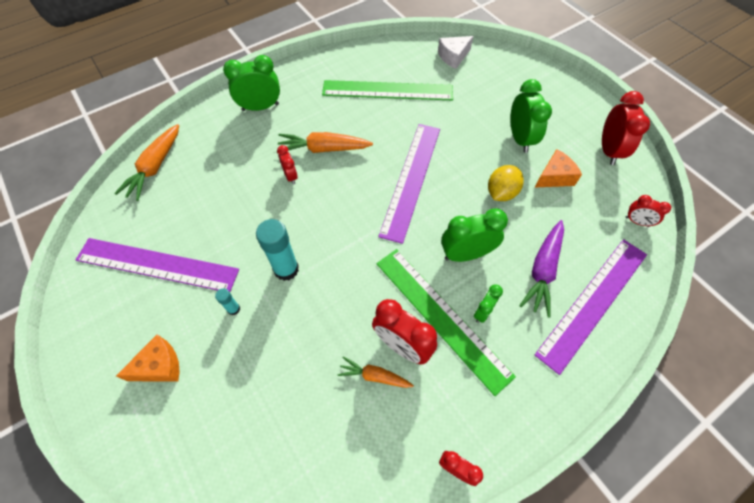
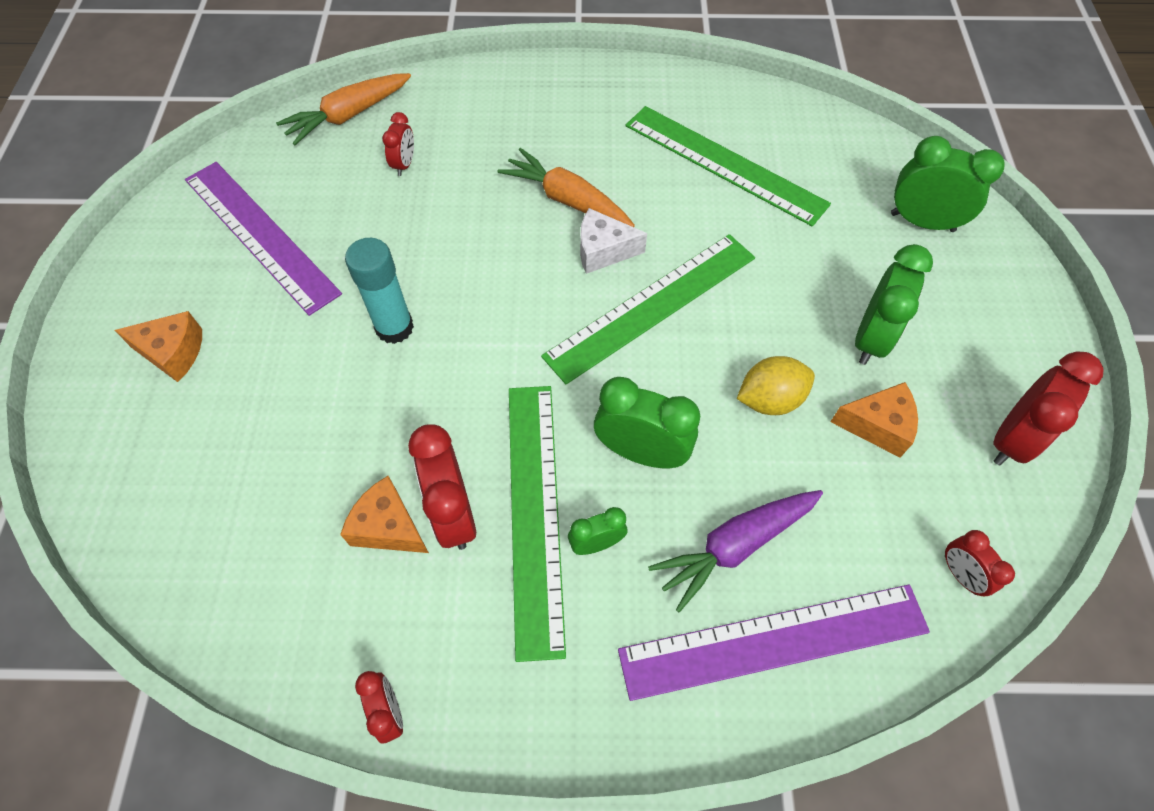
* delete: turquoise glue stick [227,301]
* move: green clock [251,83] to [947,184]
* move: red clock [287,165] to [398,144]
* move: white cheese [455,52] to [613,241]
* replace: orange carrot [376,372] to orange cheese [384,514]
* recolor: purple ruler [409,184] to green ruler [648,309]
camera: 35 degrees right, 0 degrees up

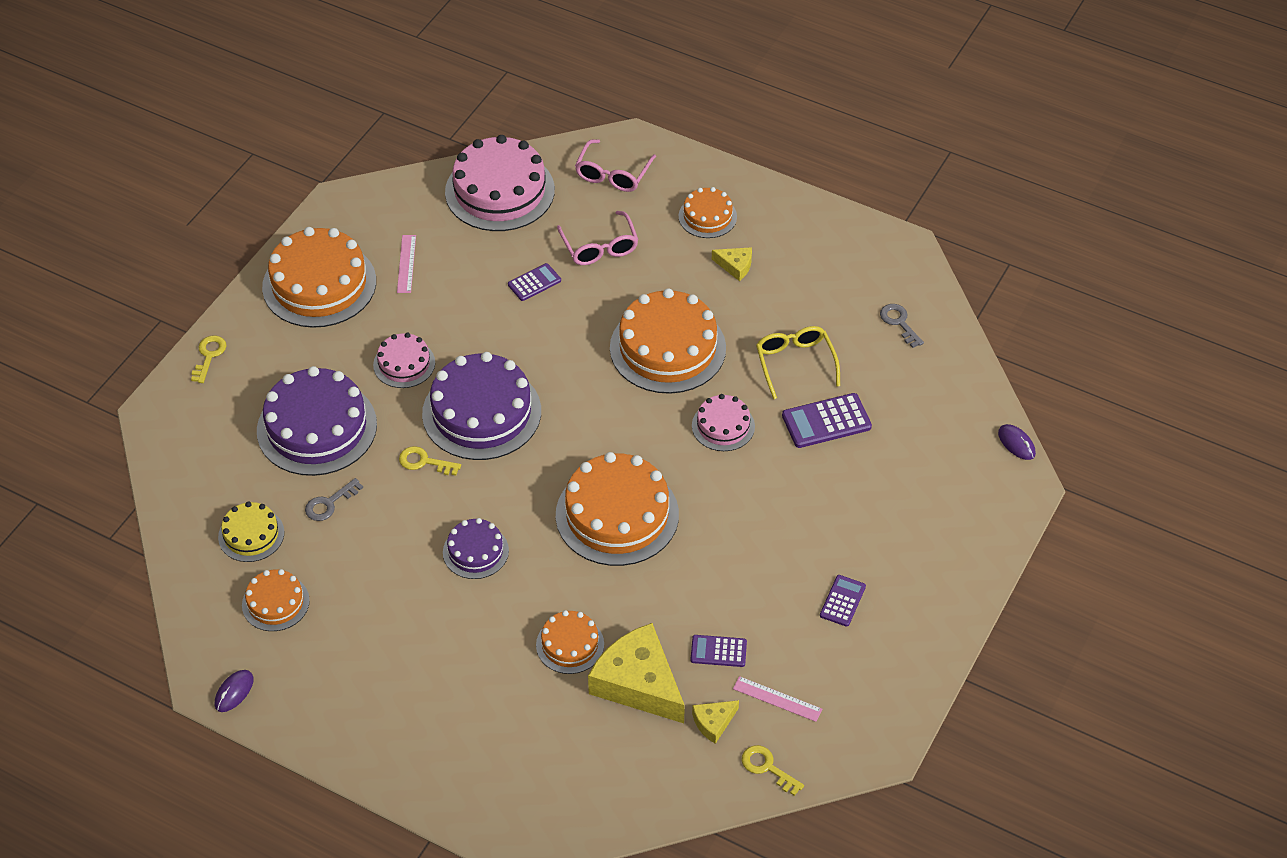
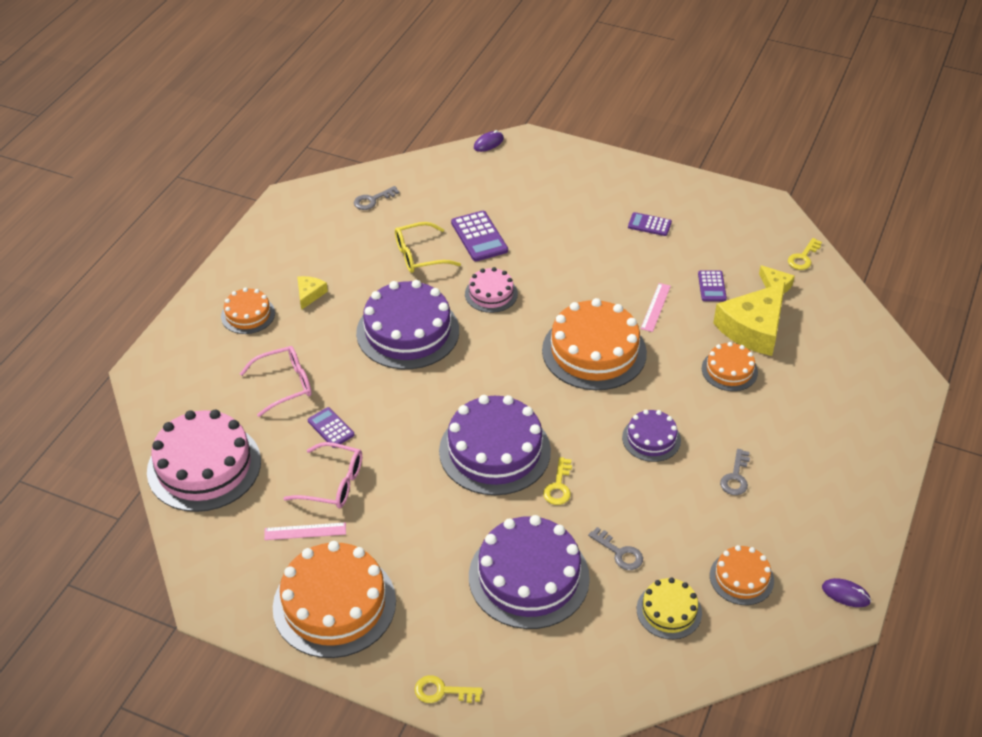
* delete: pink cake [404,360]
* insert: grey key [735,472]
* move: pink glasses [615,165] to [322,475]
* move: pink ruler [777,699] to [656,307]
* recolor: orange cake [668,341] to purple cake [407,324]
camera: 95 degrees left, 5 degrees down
+++++
## Task objective:
All records above must be output exactly as they stand, excluding pictures.

## Solved problem:
* delete: turquoise glue stick [227,301]
* move: green clock [251,83] to [947,184]
* move: red clock [287,165] to [398,144]
* move: white cheese [455,52] to [613,241]
* replace: orange carrot [376,372] to orange cheese [384,514]
* recolor: purple ruler [409,184] to green ruler [648,309]
camera: 35 degrees right, 0 degrees up

* delete: pink cake [404,360]
* insert: grey key [735,472]
* move: pink glasses [615,165] to [322,475]
* move: pink ruler [777,699] to [656,307]
* recolor: orange cake [668,341] to purple cake [407,324]
camera: 95 degrees left, 5 degrees down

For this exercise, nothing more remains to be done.